Problem: In the listing that follows, retype every line from the first through the one containing "U113: XOR (in". Pictures are to be left out.

Records for this task:

○ ○ ○

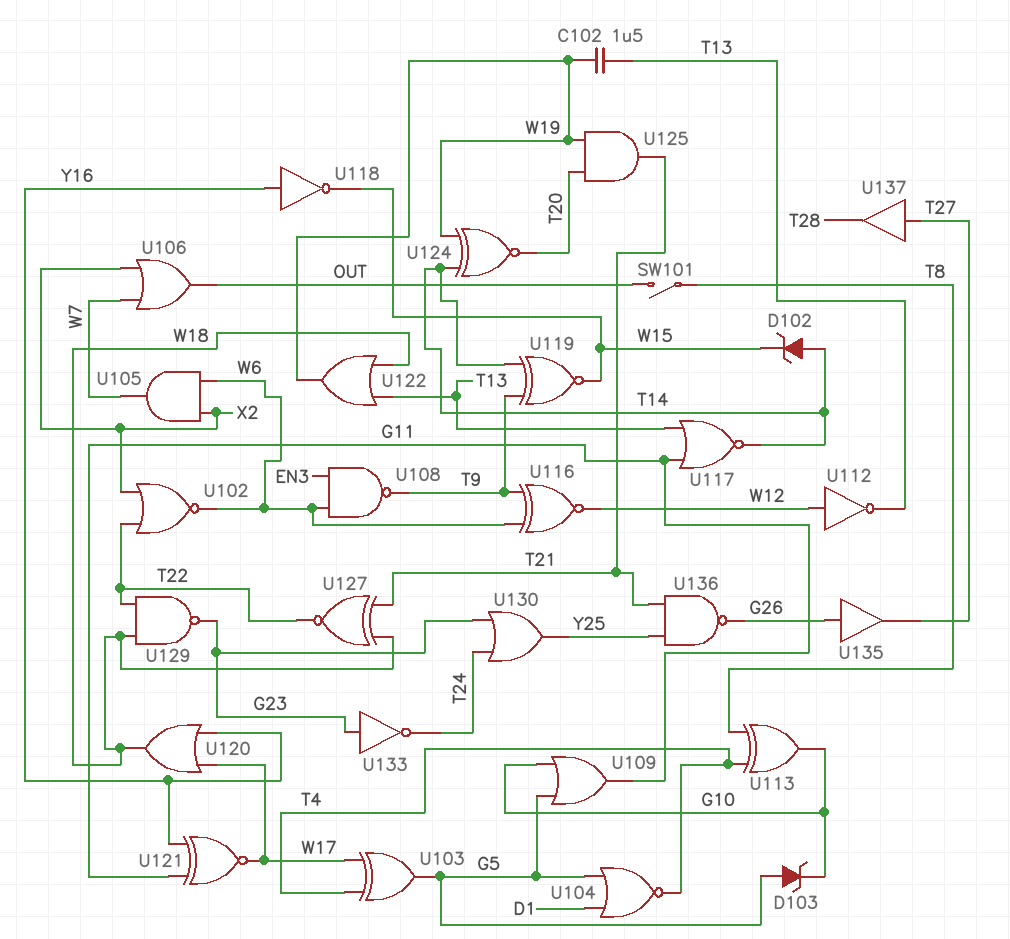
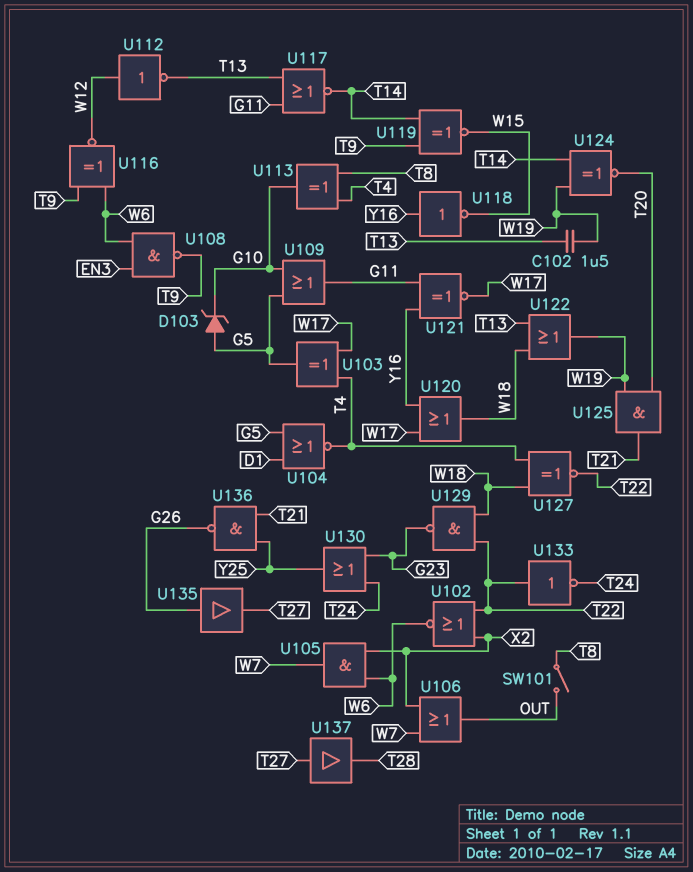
D102: zener (A T14, K W15) -> none
U127: XNOR (in T21, in W18, out T22) -> XNOR (in T4, in W18, out T22)
U133: NOT (in G23, out T24) -> NOT (in T22, out T24)

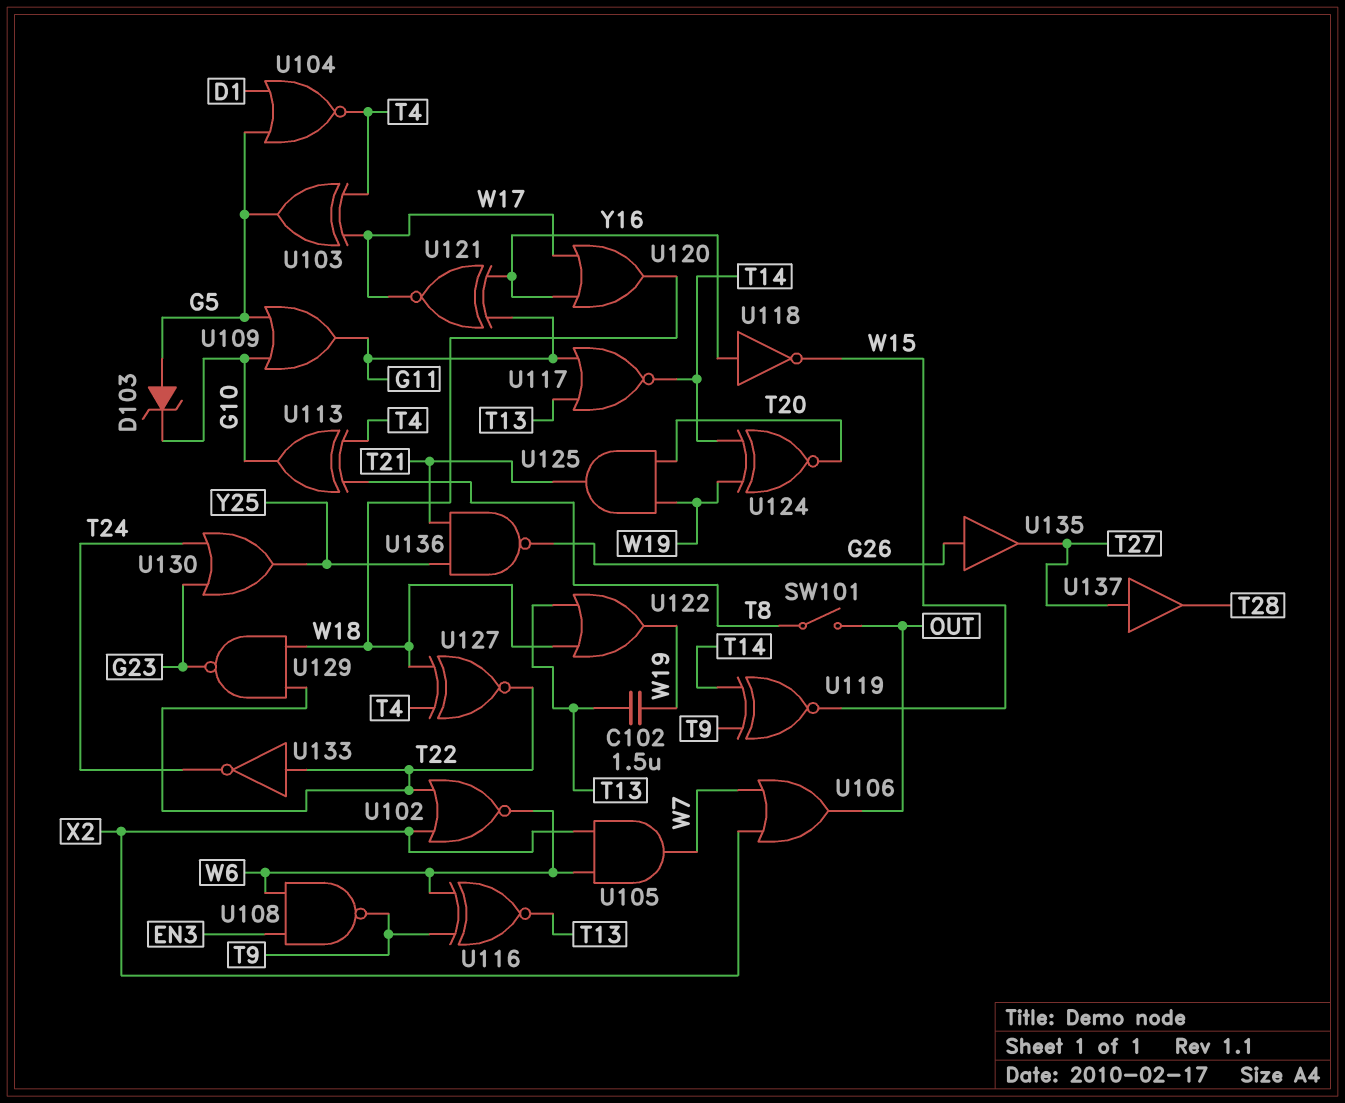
U112: NOT (in W12, out T13) -> none
U116: XNOR (in T9, in W6, out W12) -> XNOR (in T9, in W6, out T13)

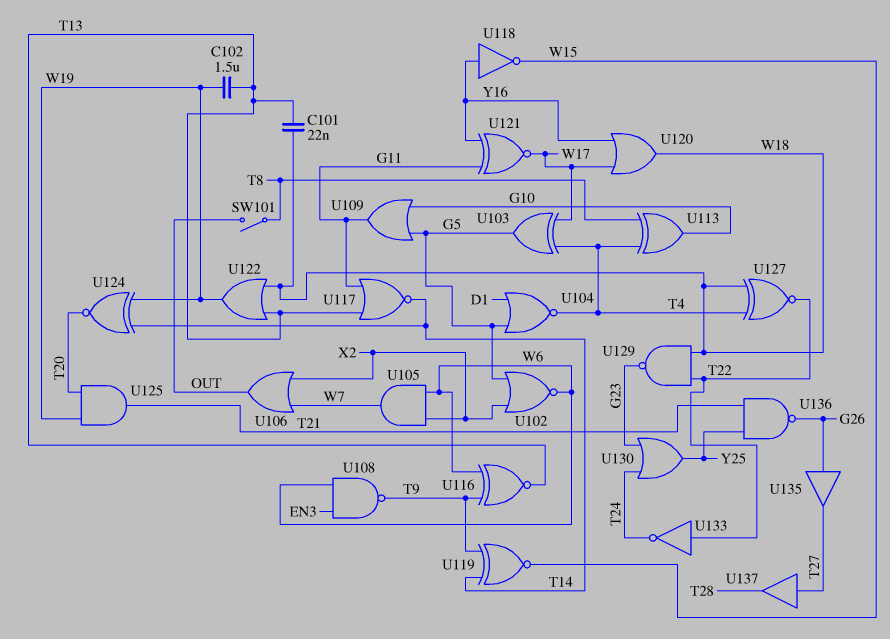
C101: none -> 22nF (T13, W18)
D103: zener (A G5, K G10) -> none
U102: NOR (in T22, in X2, out W6) -> NOR (in G5, in X2, out W6)

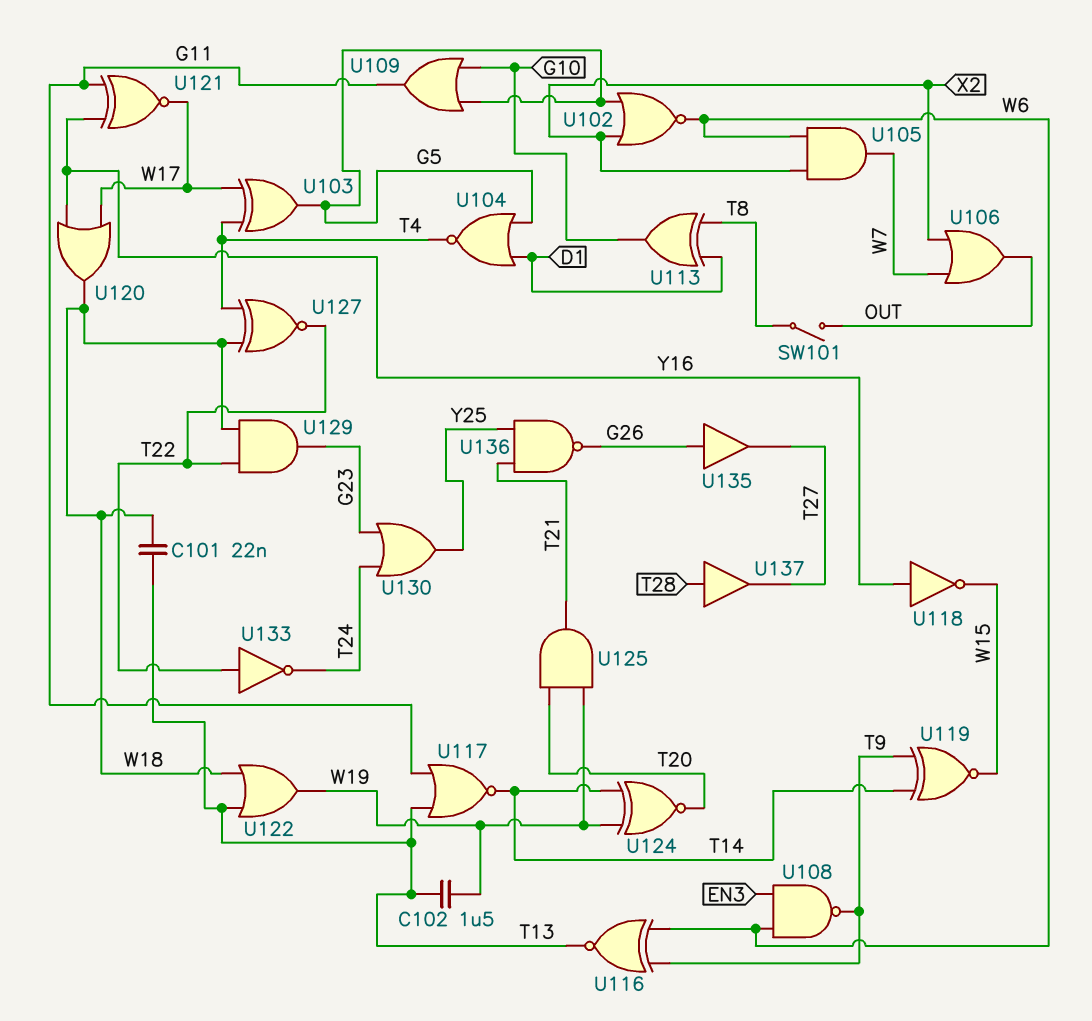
U113: XOR (in T4, in T8, out G10) -> XOR (in D1, in T8, out G10)
U129: NAND (in T22, in W18, out G23) -> AND (in T22, in W18, out G23)
U137: buffer (in T27, out T28) -> buffer (in T28, out T27)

○ ○ ○

Exercise solution:
D102: zener (A T14, K W15) -> none
U127: XNOR (in T21, in W18, out T22) -> XNOR (in T4, in W18, out T22)
U133: NOT (in G23, out T24) -> NOT (in T22, out T24)

U112: NOT (in W12, out T13) -> none
U116: XNOR (in T9, in W6, out W12) -> XNOR (in T9, in W6, out T13)

C101: none -> 22nF (T13, W18)
D103: zener (A G5, K G10) -> none
U102: NOR (in T22, in X2, out W6) -> NOR (in G5, in X2, out W6)

U113: XOR (in T4, in T8, out G10) -> XOR (in D1, in T8, out G10)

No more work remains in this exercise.